Exercise prompt:
The output is the lines below from the one with "teapot (orange) |" through the one with "teapot (black) |", both included, printed exactly and with no other line.

Source material:

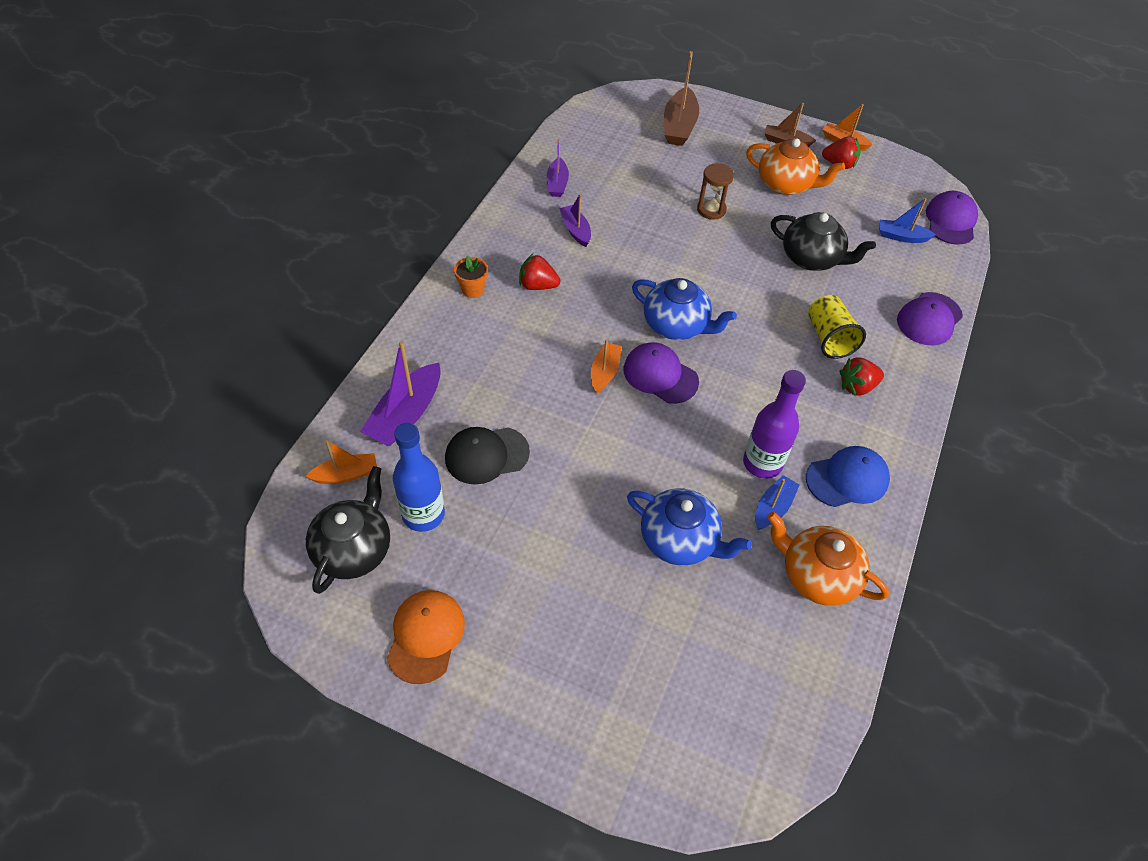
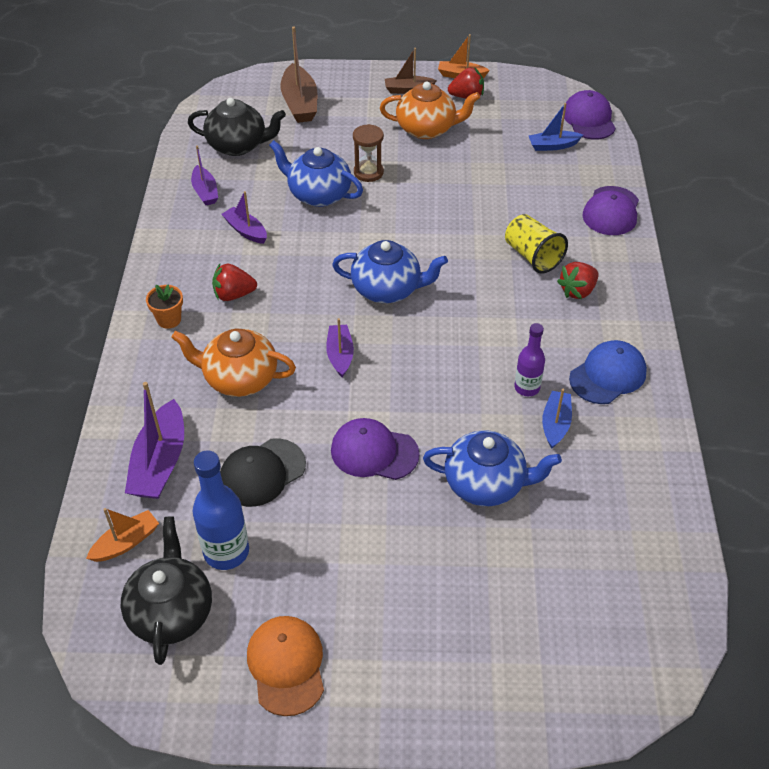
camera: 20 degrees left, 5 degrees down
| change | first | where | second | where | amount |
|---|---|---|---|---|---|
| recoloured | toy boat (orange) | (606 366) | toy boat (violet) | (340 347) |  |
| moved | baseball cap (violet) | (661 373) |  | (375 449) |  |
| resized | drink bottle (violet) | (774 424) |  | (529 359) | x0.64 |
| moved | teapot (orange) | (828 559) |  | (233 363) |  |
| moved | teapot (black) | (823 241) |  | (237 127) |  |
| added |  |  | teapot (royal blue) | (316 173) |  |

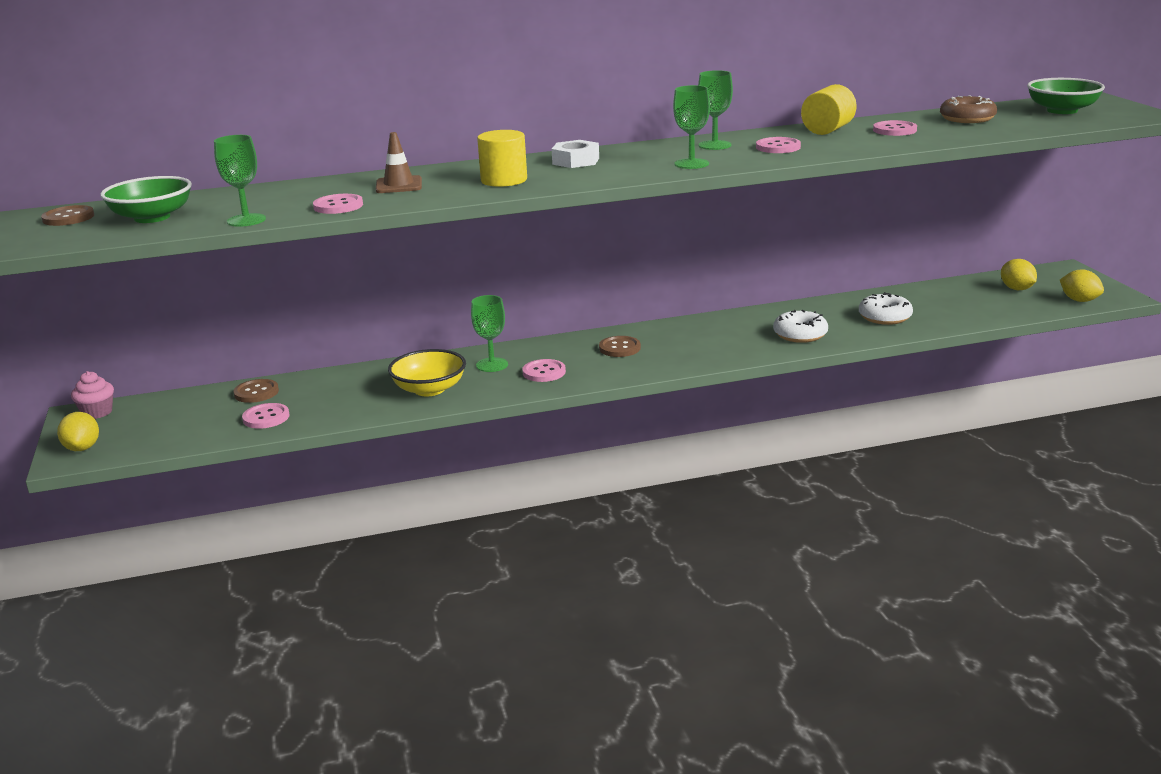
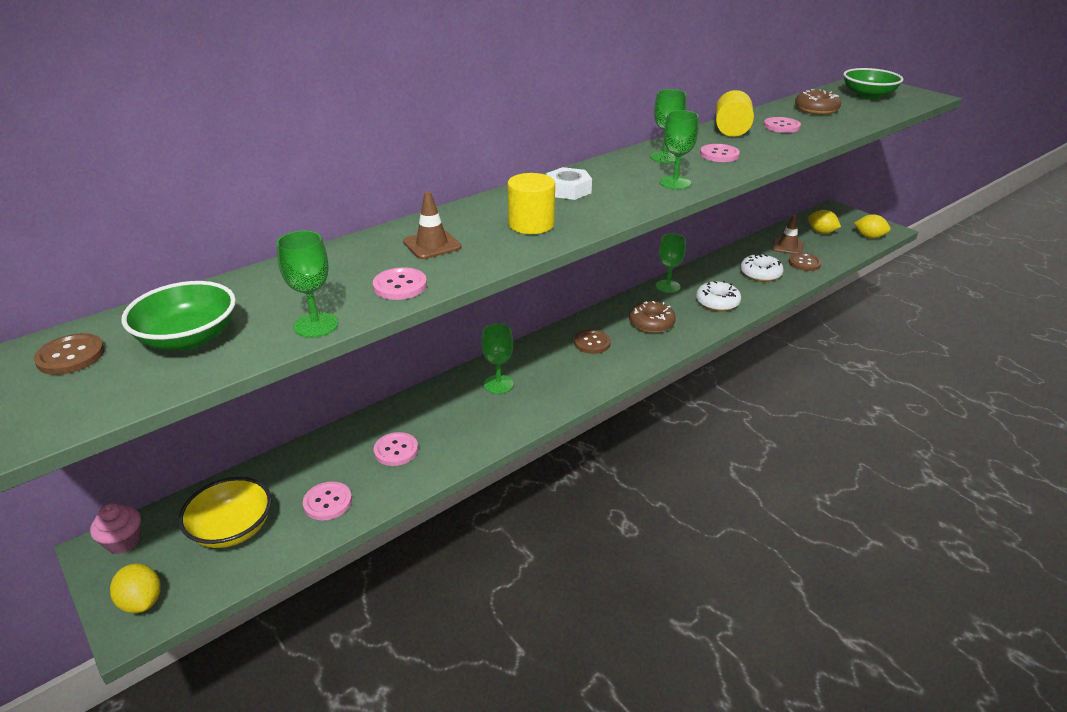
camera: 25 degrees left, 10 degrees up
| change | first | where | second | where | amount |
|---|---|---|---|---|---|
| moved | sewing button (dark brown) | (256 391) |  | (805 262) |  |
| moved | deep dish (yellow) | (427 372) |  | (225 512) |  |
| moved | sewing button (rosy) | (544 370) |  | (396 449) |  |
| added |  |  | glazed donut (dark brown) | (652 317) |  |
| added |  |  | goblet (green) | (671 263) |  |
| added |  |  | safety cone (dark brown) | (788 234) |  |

Solution for this exercise:
| moved | teapot (orange) | (828 559) |  | (233 363) |  |
| moved | teapot (black) | (823 241) |  | (237 127) |  |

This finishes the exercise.